- TASK MATERIAL -
____

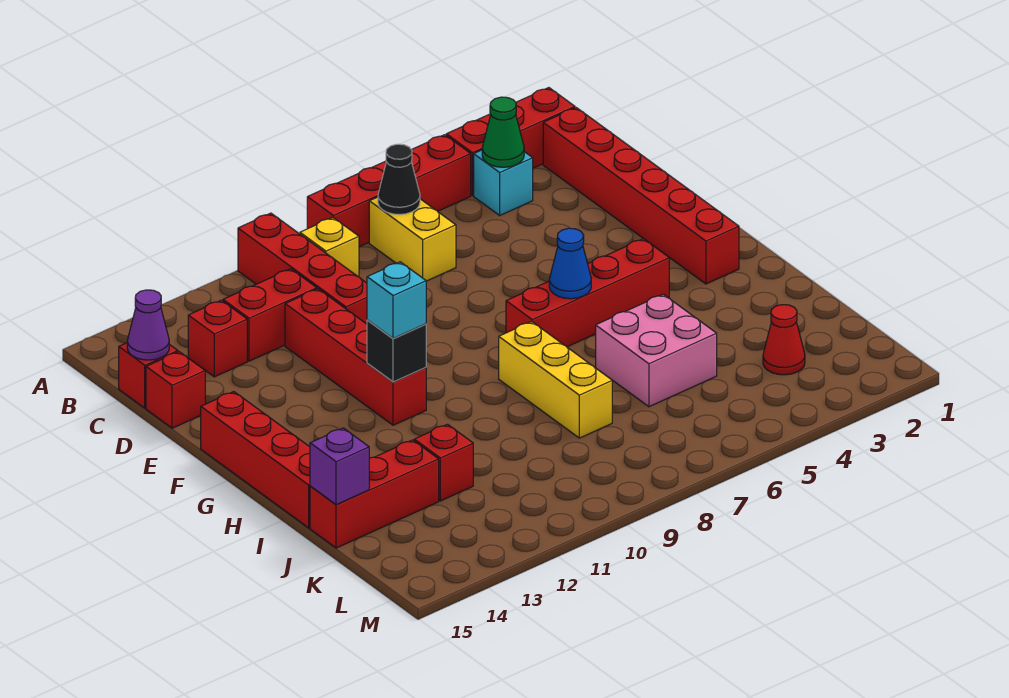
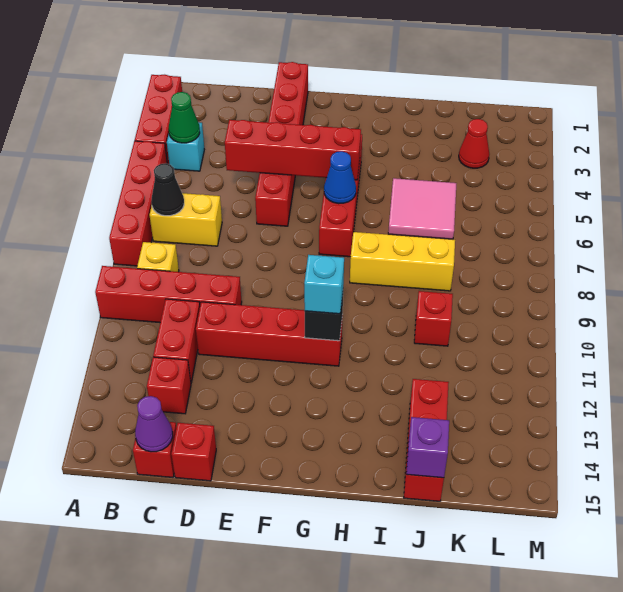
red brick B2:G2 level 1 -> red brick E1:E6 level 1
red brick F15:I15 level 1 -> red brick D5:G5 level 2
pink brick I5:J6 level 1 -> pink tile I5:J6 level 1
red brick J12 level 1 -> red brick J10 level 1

____

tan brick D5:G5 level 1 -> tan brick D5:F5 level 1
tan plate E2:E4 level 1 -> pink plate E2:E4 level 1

____

- WORK REQUEST -
All lines in the data above from the one with "red brick B2:G2" through the one with "red brick J12" must be repeated exactly, and no others.

- RESPONSE BOX -
red brick B2:G2 level 1 -> red brick E1:E6 level 1
red brick F15:I15 level 1 -> red brick D5:G5 level 2
pink brick I5:J6 level 1 -> pink tile I5:J6 level 1
red brick J12 level 1 -> red brick J10 level 1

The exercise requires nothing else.